━━ Records shown ━━

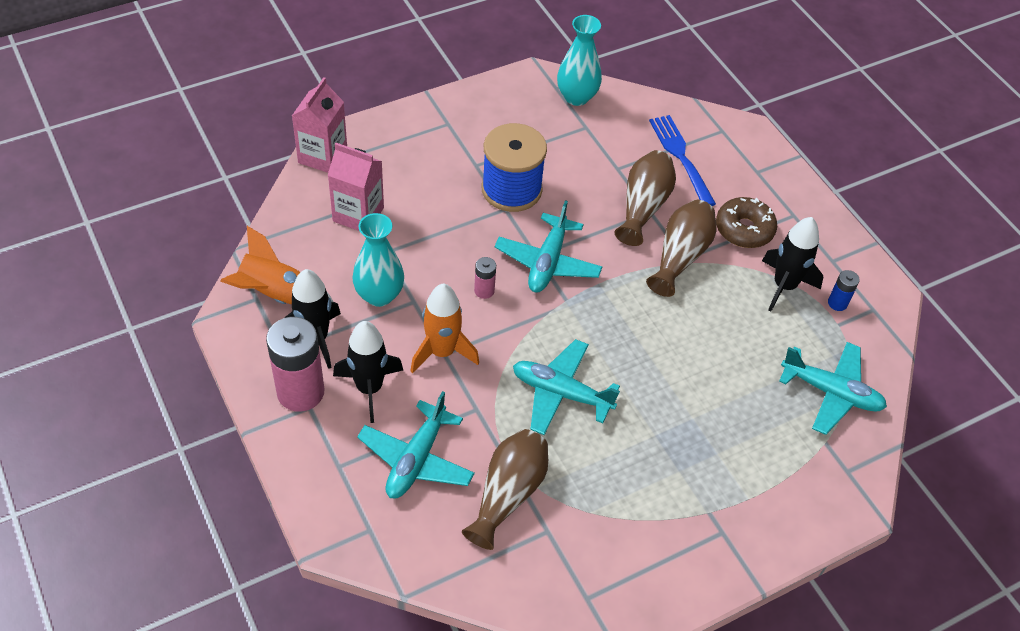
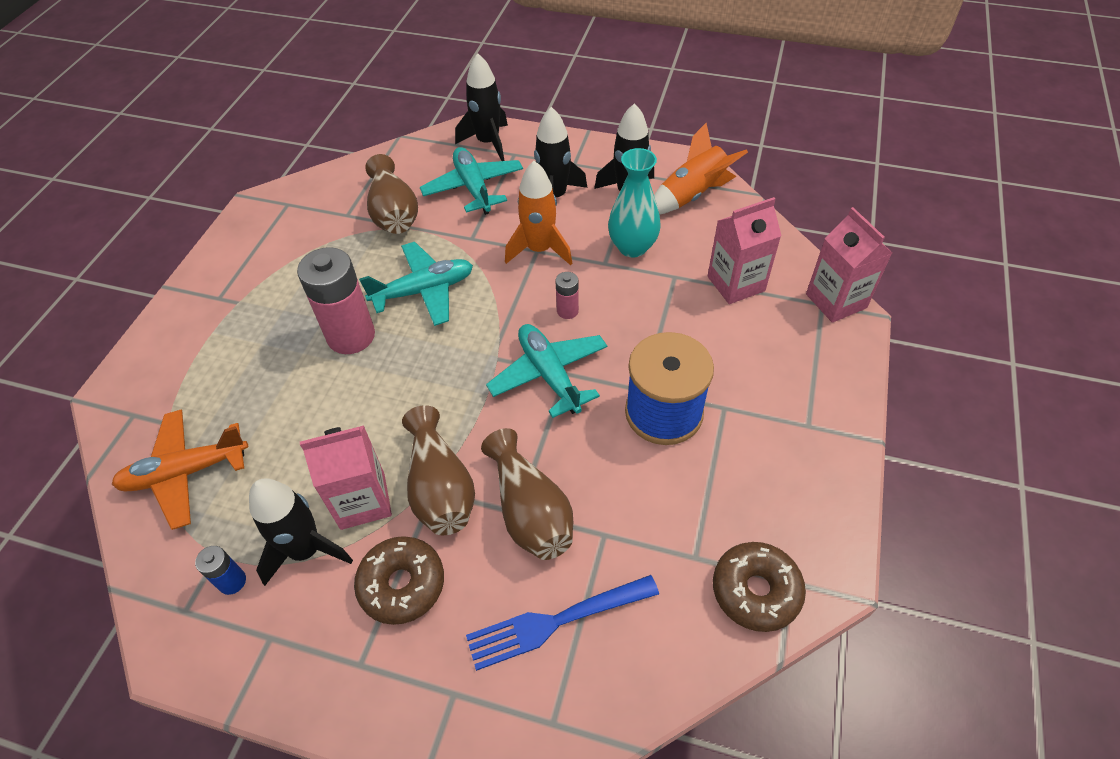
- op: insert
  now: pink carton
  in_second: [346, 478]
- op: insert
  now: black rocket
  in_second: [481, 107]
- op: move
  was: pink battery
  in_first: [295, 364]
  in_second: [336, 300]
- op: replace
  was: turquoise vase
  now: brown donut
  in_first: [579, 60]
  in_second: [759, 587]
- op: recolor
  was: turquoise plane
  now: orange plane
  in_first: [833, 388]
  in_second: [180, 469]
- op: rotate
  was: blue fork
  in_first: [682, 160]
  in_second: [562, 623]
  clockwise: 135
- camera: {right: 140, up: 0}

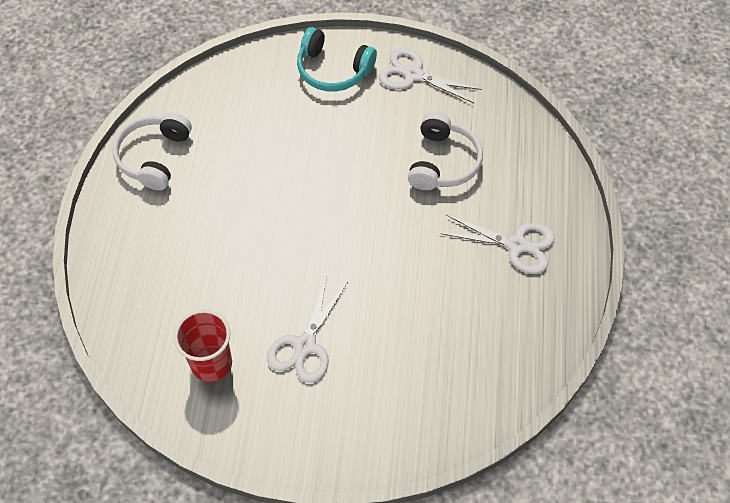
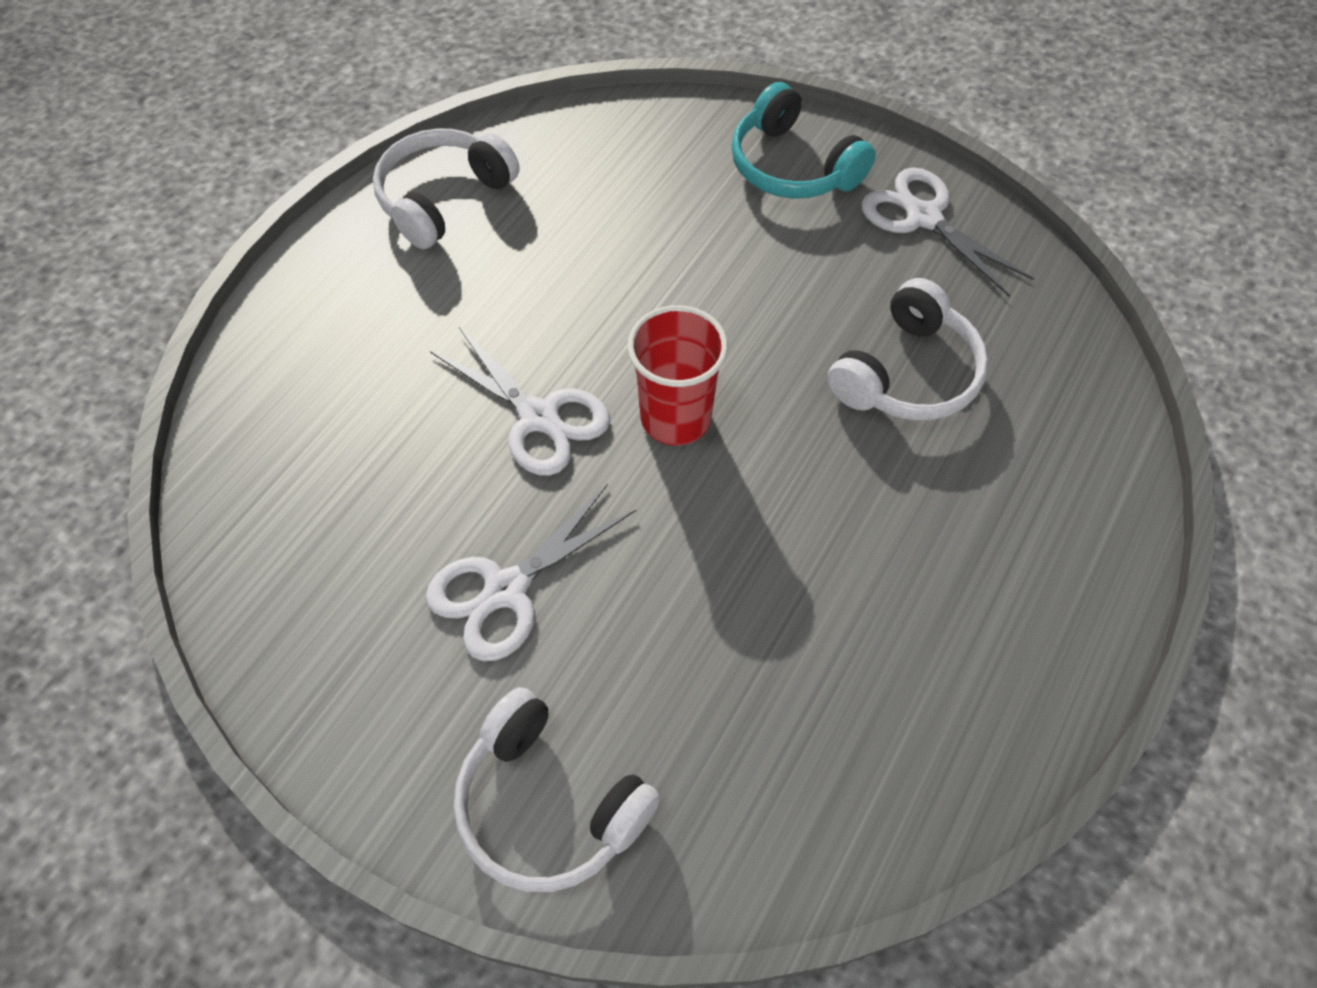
- op: insert
  now: white headphones
  in_second: [557, 789]
- op: move
  was: red cup
  in_first: [203, 346]
  in_second: [677, 375]
- op: move
  was: white scissors
  in_first: [497, 244]
  in_second: [520, 401]
- camera: {right: 25, up: 0}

━━━

§ Work instruction
Please give back all the records above word for word, with no pictures included.

§ Response area
- op: insert
  now: pink carton
  in_second: [346, 478]
- op: insert
  now: black rocket
  in_second: [481, 107]
- op: move
  was: pink battery
  in_first: [295, 364]
  in_second: [336, 300]
- op: replace
  was: turquoise vase
  now: brown donut
  in_first: [579, 60]
  in_second: [759, 587]
- op: recolor
  was: turquoise plane
  now: orange plane
  in_first: [833, 388]
  in_second: [180, 469]
- op: rotate
  was: blue fork
  in_first: [682, 160]
  in_second: [562, 623]
  clockwise: 135
- camera: {right: 140, up: 0}

- op: insert
  now: white headphones
  in_second: [557, 789]
- op: move
  was: red cup
  in_first: [203, 346]
  in_second: [677, 375]
- op: move
  was: white scissors
  in_first: [497, 244]
  in_second: [520, 401]
- camera: {right: 25, up: 0}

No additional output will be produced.